Recorded data:

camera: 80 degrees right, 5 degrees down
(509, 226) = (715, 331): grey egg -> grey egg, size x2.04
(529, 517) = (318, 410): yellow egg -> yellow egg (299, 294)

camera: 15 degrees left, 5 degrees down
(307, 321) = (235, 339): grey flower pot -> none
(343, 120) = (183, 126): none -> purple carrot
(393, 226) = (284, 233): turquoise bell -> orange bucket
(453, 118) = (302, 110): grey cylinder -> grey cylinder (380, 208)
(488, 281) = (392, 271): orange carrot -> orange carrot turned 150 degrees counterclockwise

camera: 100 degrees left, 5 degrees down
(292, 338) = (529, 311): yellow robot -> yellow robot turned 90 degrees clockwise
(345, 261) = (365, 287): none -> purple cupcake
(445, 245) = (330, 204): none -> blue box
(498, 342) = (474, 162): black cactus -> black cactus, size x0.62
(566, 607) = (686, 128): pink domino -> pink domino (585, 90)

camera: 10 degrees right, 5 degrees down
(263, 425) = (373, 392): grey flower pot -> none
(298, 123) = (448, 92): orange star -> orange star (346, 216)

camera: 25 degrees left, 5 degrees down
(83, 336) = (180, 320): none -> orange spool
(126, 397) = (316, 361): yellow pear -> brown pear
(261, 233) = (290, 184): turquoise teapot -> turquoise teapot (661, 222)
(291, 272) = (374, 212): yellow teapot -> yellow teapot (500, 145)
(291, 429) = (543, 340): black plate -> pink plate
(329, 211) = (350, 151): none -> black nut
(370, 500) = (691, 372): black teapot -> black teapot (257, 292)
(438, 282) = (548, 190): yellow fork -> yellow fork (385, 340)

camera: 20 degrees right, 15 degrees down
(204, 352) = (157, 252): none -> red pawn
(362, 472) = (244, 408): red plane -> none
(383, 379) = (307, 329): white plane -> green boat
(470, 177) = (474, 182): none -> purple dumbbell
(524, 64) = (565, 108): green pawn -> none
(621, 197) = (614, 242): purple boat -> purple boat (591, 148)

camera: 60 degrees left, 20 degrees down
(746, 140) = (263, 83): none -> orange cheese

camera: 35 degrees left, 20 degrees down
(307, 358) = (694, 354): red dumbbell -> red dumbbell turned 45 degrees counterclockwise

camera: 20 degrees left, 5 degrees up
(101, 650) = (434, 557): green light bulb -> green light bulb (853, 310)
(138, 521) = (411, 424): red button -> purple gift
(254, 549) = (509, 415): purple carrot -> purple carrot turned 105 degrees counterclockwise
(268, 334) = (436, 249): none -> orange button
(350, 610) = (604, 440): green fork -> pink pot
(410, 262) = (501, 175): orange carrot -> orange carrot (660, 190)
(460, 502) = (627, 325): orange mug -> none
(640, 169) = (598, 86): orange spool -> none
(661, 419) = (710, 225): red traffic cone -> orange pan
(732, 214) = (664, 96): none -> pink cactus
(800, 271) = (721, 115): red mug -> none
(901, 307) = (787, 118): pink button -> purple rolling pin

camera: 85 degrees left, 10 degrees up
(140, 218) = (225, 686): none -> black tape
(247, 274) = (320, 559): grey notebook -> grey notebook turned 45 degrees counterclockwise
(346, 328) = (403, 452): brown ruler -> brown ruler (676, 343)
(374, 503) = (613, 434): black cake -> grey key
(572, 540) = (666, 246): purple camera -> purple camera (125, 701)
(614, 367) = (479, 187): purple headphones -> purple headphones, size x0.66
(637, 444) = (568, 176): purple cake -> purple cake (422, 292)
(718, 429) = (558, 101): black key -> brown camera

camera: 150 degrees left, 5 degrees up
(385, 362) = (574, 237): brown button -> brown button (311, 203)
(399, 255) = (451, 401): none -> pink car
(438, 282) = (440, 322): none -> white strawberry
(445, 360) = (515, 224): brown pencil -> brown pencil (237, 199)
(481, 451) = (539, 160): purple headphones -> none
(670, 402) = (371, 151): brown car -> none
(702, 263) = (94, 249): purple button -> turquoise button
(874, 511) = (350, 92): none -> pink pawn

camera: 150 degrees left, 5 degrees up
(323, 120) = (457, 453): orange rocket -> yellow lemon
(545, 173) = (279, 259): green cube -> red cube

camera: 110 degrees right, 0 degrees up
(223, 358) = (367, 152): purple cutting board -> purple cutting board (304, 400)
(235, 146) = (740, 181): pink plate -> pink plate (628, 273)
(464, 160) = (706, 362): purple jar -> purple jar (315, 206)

_What to work on_
Go through the lines above and count those with the string "boat". Reply with the count and nothing more.

_The completed task_
2